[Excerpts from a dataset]
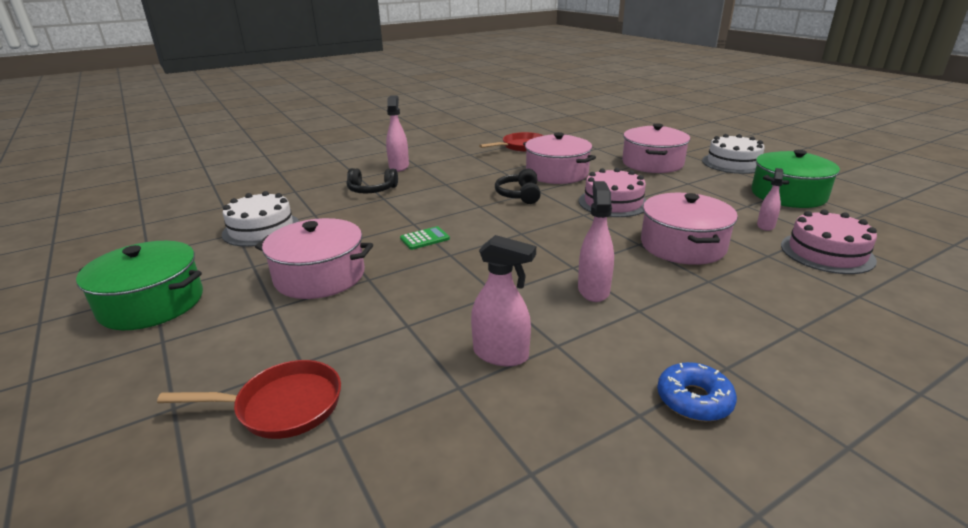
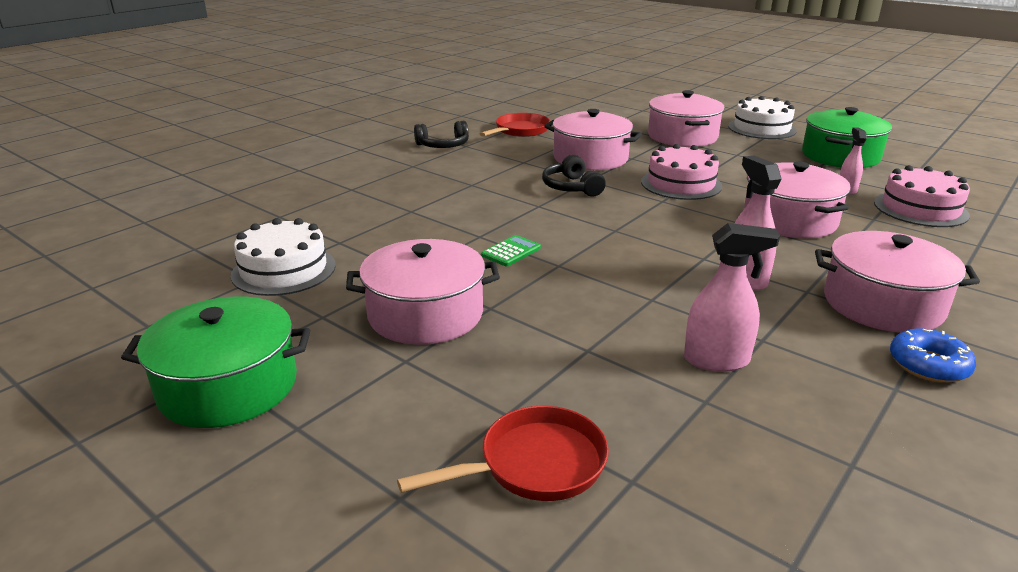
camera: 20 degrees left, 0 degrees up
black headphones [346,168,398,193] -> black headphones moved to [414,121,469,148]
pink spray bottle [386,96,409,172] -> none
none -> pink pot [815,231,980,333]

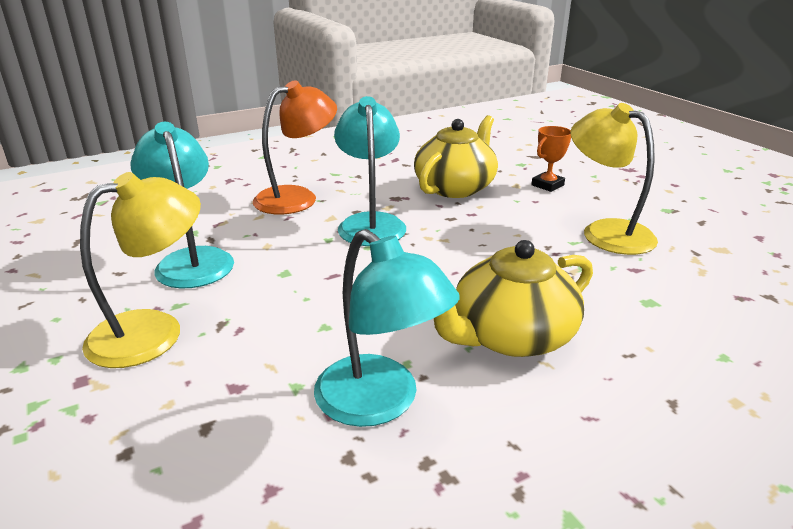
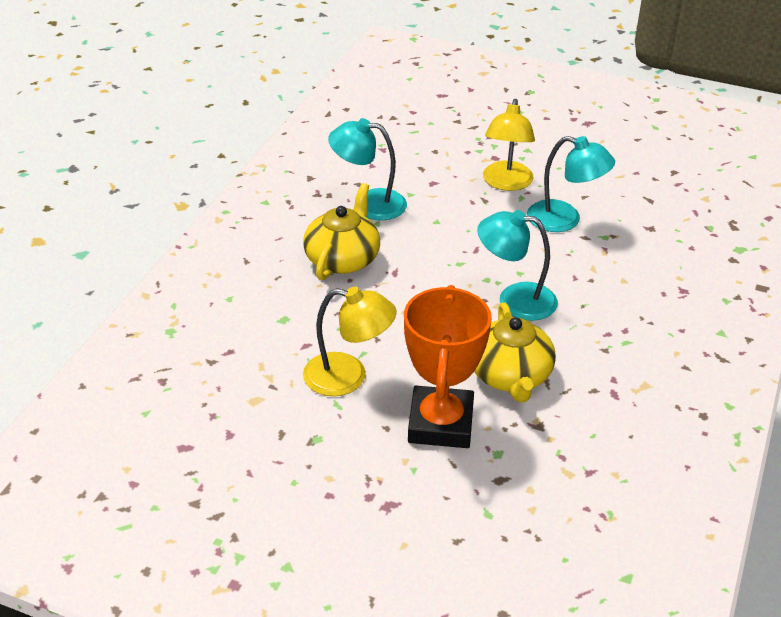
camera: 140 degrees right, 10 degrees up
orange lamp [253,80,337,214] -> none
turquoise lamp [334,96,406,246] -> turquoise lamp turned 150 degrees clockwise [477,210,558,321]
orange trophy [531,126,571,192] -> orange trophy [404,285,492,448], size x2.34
...
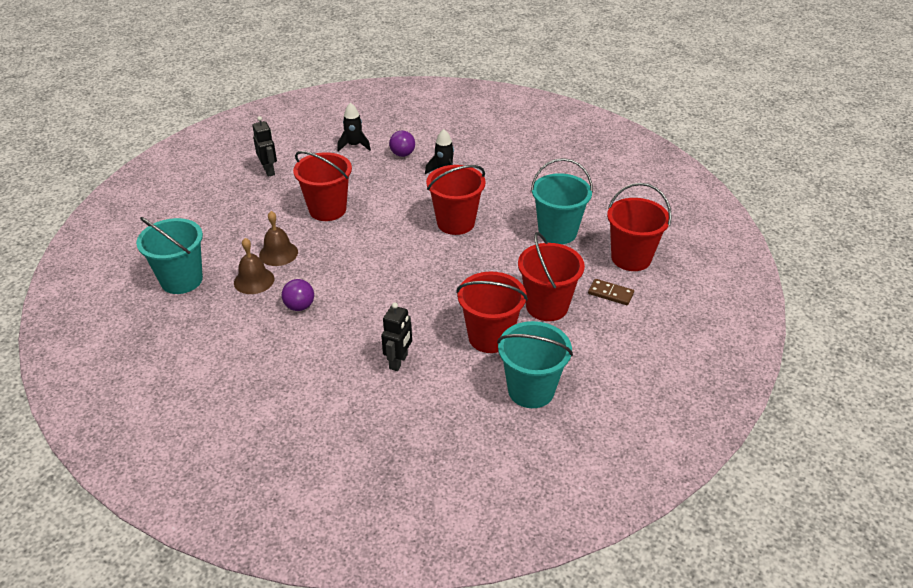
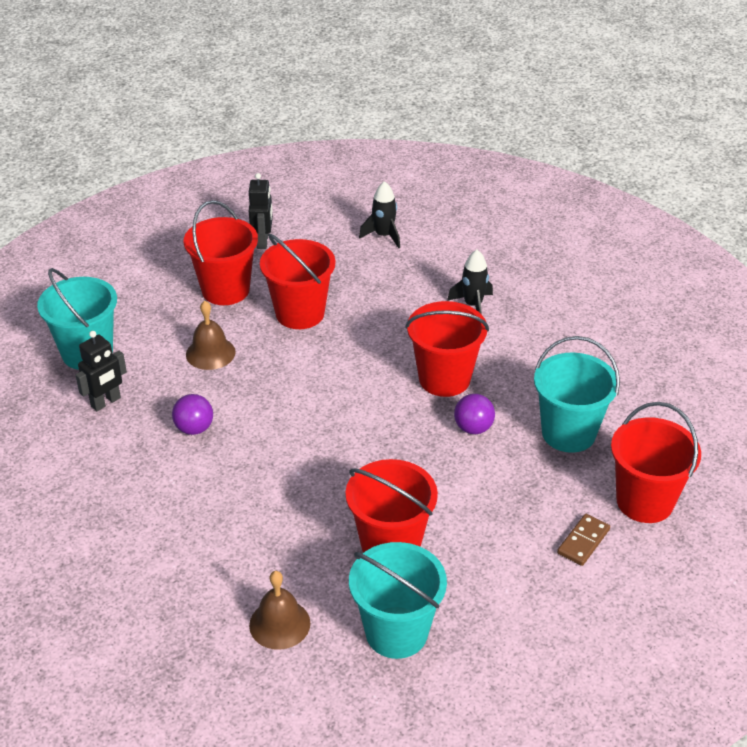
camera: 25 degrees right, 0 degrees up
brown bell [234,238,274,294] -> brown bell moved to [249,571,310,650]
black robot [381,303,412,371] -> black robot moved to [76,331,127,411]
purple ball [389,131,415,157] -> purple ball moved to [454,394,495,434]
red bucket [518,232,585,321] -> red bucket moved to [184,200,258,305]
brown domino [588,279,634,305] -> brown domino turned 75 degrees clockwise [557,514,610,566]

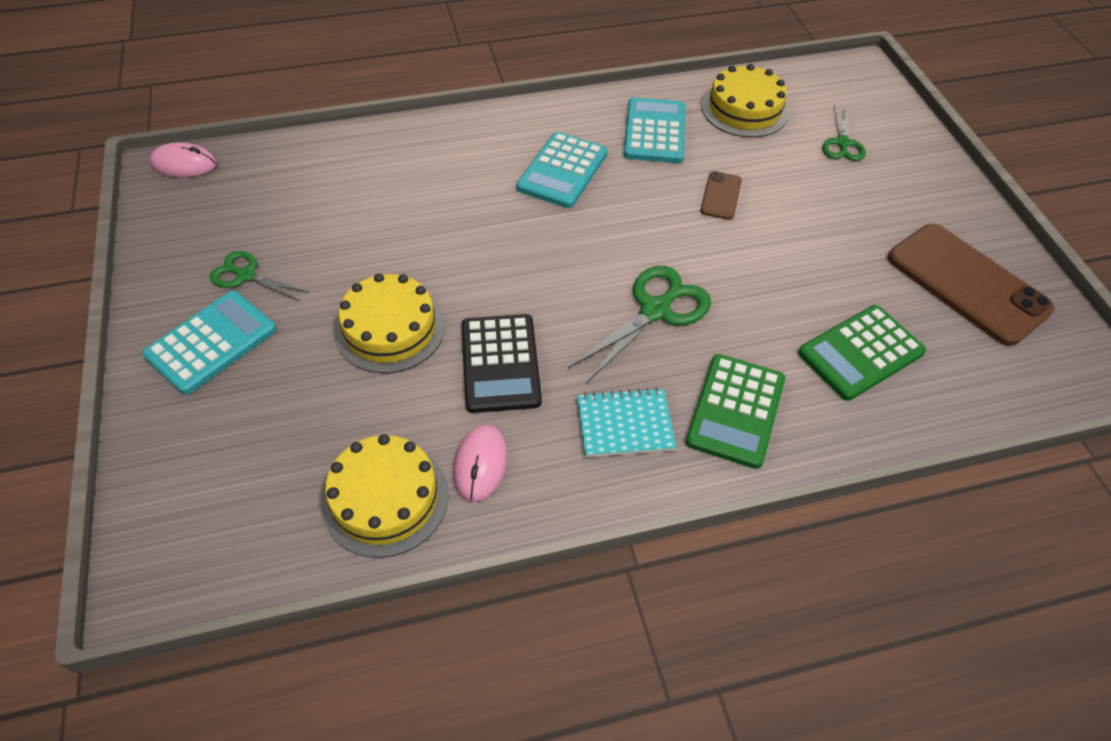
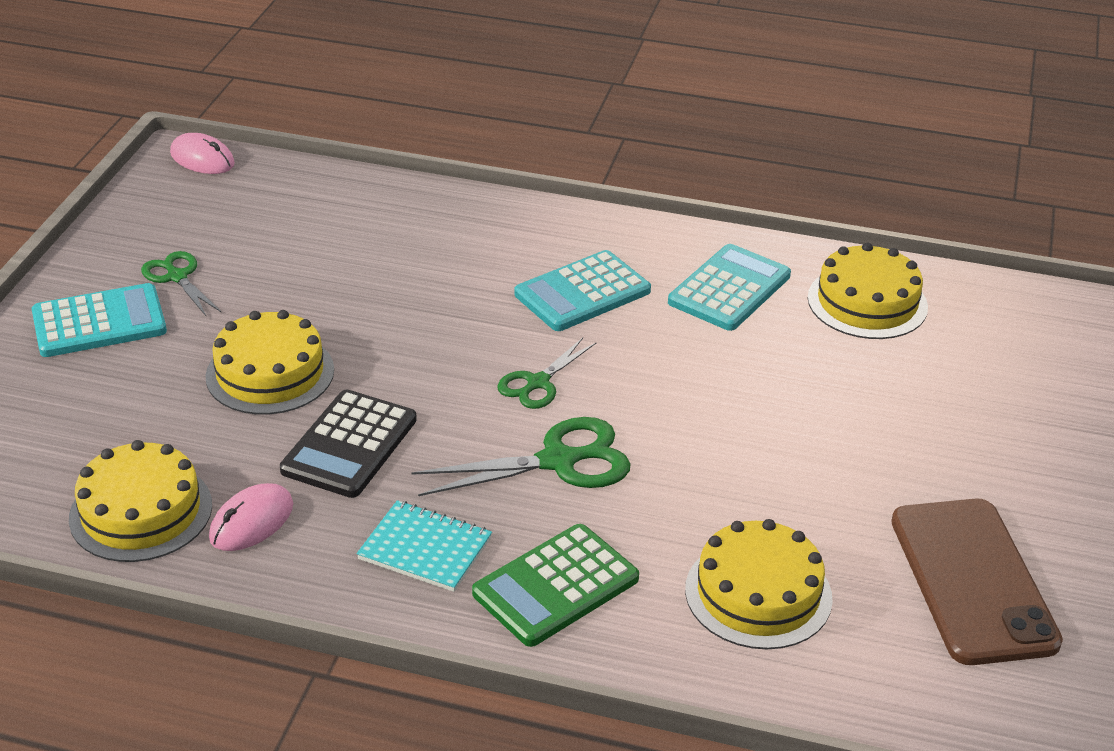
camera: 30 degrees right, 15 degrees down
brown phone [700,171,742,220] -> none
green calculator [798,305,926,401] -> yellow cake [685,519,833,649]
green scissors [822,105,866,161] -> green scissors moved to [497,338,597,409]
...
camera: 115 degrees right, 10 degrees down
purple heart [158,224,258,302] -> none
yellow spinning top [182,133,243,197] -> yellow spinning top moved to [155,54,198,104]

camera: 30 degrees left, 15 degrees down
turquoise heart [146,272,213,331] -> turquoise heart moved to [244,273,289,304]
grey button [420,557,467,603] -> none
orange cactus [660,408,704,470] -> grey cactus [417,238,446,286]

Work instructions
In the entries above, find the line with "camera: 20 degrees left, 0 degrees up" and the line with "orange trophy [531,126,571,192]". Write out exactly those two lines and every line between them, pictures excluded.

Task answer
camera: 20 degrees left, 0 degrees up
black headphones [346,168,398,193] -> black headphones moved to [414,121,469,148]
pink spray bottle [386,96,409,172] -> none
none -> pink pot [815,231,980,333]

camera: 140 degrees right, 10 degrees up
orange lamp [253,80,337,214] -> none
turquoise lamp [334,96,406,246] -> turquoise lamp turned 150 degrees clockwise [477,210,558,321]
orange trophy [531,126,571,192] -> orange trophy [404,285,492,448], size x2.34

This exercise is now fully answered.